** TASK INPUTS follows **
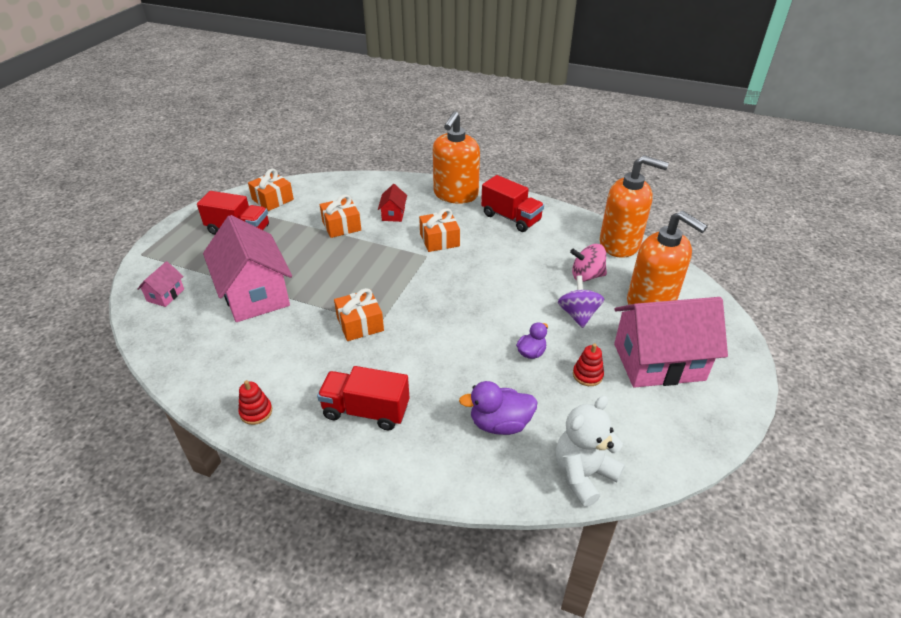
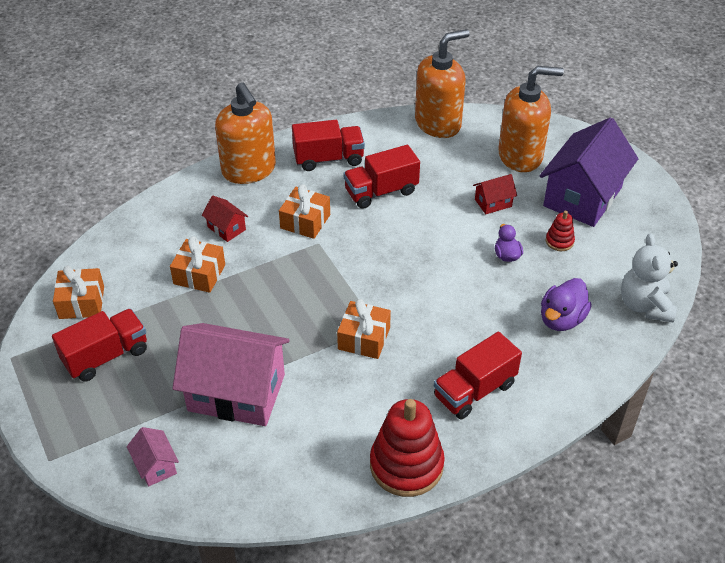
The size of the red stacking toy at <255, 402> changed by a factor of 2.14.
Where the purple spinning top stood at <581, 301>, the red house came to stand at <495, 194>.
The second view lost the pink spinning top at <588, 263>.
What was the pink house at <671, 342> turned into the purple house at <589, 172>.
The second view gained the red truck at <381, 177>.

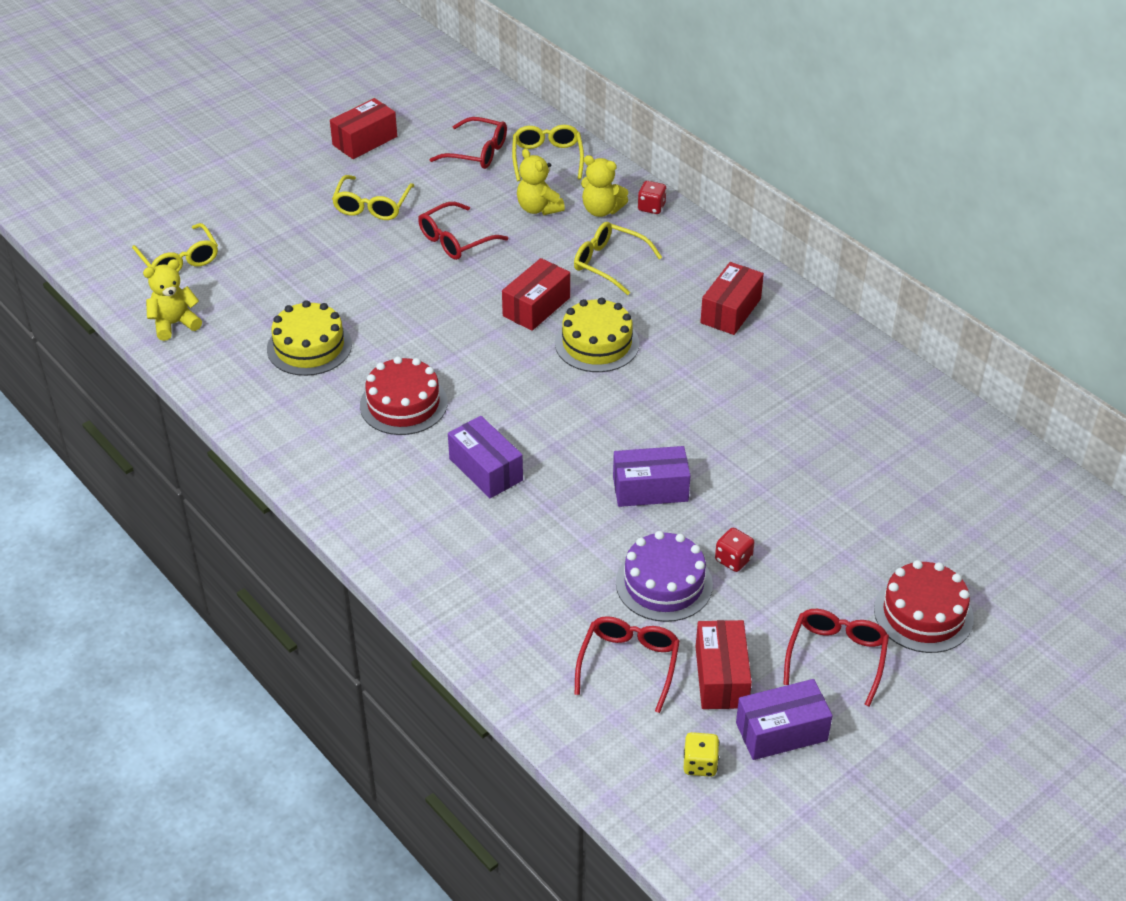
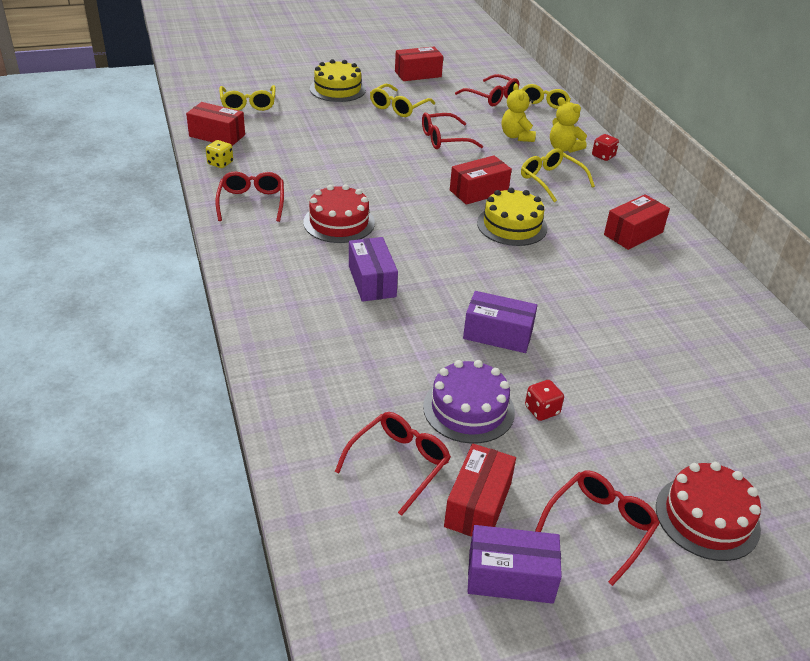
Where the yellow teddy bear stood at <172, 300>, the red box came to stand at <215, 124>.
The yellow cake ended up elsewhere, having gone from <309, 338> to <338, 80>.
The yellow dice ended up elsewhere, having gone from <701, 754> to <219, 154>.
The second view gained the red glasses at <249, 196>.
** End of TASK INPUTS **
**YOUR OBJECTIVE:** Please reproduce each line of the listing above exactly, skipping pictures.

**SOLUTION:**
The size of the red stacking toy at <255, 402> changed by a factor of 2.14.
Where the purple spinning top stood at <581, 301>, the red house came to stand at <495, 194>.
The second view lost the pink spinning top at <588, 263>.
What was the pink house at <671, 342> turned into the purple house at <589, 172>.
The second view gained the red truck at <381, 177>.

Where the yellow teddy bear stood at <172, 300>, the red box came to stand at <215, 124>.
The yellow cake ended up elsewhere, having gone from <309, 338> to <338, 80>.
The yellow dice ended up elsewhere, having gone from <701, 754> to <219, 154>.
The second view gained the red glasses at <249, 196>.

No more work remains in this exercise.